== Exercise prompt ==
Copy the entries verbatim, from the line containing "Sedgebury [240, 953]" through the last line of the entries, with both ends included.
*** Supplied entries
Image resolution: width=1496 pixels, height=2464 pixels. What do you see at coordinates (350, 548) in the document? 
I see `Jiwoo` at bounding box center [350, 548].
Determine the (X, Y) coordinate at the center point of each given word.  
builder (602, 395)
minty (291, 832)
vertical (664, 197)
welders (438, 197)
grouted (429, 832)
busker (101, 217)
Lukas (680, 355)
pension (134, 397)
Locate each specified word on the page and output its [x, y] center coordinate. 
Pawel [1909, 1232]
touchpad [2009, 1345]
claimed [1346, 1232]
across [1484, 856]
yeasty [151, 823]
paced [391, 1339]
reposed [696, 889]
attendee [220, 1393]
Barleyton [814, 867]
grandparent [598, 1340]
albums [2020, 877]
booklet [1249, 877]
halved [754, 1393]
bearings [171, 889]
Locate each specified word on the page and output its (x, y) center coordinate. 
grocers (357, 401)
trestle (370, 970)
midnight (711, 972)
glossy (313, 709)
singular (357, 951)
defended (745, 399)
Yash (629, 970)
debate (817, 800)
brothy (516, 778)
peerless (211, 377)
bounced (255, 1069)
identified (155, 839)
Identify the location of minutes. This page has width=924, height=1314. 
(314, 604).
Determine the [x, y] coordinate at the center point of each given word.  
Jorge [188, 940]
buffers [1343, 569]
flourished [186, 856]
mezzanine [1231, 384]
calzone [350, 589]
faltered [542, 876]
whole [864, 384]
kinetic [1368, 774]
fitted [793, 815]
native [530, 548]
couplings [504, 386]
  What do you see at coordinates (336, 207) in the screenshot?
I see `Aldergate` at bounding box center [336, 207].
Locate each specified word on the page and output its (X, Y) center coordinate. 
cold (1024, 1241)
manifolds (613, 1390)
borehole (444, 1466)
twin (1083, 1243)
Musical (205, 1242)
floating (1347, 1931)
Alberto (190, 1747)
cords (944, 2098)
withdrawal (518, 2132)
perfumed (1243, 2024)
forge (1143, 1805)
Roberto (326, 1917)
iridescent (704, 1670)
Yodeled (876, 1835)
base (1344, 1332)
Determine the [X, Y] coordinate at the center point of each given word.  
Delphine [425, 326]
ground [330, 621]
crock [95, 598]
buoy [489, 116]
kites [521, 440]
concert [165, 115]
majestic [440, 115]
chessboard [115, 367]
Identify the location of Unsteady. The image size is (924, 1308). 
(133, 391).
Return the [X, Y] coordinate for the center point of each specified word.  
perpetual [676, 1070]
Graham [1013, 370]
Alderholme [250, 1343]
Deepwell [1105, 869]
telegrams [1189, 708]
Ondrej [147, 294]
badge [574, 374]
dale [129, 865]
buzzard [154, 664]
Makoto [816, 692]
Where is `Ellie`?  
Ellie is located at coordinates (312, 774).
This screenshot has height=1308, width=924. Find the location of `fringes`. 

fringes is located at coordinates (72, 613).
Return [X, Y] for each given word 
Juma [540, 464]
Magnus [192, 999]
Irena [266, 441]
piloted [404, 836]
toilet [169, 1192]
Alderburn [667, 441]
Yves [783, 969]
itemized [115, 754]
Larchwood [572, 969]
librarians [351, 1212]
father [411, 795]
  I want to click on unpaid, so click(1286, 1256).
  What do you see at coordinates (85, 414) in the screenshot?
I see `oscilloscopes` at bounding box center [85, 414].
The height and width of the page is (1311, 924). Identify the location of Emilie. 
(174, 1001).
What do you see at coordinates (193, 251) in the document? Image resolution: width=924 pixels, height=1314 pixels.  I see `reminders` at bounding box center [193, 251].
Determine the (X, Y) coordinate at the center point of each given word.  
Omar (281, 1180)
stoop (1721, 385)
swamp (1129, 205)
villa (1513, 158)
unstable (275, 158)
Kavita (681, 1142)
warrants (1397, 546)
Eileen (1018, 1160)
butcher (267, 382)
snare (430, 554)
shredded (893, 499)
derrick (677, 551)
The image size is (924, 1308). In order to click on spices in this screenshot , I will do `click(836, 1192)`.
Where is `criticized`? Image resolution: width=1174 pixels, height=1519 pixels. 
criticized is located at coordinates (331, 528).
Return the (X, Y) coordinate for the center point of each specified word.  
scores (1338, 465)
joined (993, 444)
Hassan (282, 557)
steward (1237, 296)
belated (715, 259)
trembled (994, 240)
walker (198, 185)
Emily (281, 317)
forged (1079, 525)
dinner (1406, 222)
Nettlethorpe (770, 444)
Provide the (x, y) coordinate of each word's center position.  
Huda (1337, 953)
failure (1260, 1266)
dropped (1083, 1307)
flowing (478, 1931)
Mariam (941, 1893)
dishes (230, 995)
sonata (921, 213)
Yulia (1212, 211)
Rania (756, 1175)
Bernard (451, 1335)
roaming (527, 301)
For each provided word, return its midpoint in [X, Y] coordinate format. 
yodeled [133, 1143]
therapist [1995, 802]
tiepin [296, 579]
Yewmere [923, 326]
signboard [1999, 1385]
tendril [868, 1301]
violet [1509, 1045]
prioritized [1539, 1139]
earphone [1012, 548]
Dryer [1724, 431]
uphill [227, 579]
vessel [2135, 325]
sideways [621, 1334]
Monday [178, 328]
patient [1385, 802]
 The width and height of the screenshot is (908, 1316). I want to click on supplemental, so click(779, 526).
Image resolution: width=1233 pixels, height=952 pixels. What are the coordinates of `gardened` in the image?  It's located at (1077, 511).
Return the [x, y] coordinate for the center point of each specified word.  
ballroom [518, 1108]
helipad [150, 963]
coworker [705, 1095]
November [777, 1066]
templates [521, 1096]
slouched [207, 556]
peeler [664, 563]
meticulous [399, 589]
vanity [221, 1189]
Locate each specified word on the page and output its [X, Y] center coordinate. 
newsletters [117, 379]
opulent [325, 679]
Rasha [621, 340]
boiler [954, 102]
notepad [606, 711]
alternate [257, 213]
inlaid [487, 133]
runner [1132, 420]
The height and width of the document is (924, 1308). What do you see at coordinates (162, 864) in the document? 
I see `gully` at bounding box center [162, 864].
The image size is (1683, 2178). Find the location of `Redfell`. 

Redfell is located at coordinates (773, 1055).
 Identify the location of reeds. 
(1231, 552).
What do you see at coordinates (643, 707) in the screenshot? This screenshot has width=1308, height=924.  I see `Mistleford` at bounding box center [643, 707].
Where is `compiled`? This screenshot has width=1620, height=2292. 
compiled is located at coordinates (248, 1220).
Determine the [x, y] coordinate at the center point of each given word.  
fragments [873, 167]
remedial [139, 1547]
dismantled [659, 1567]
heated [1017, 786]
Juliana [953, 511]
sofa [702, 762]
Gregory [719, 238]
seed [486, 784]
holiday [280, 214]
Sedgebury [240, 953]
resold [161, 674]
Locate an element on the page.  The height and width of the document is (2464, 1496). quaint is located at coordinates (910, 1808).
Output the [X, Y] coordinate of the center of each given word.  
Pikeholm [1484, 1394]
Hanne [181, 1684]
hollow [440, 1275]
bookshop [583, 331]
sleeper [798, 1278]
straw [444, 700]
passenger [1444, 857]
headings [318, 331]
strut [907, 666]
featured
******
== Written reply ==
Sedgebury [240, 953]
resold [161, 674]
Locate an element on the page.  The height and width of the document is (2464, 1496). quaint is located at coordinates (910, 1808).
Output the [X, Y] coordinate of the center of each given word.  
Pikeholm [1484, 1394]
Hanne [181, 1684]
hollow [440, 1275]
bookshop [583, 331]
sleeper [798, 1278]
straw [444, 700]
passenger [1444, 857]
headings [318, 331]
strut [907, 666]
featured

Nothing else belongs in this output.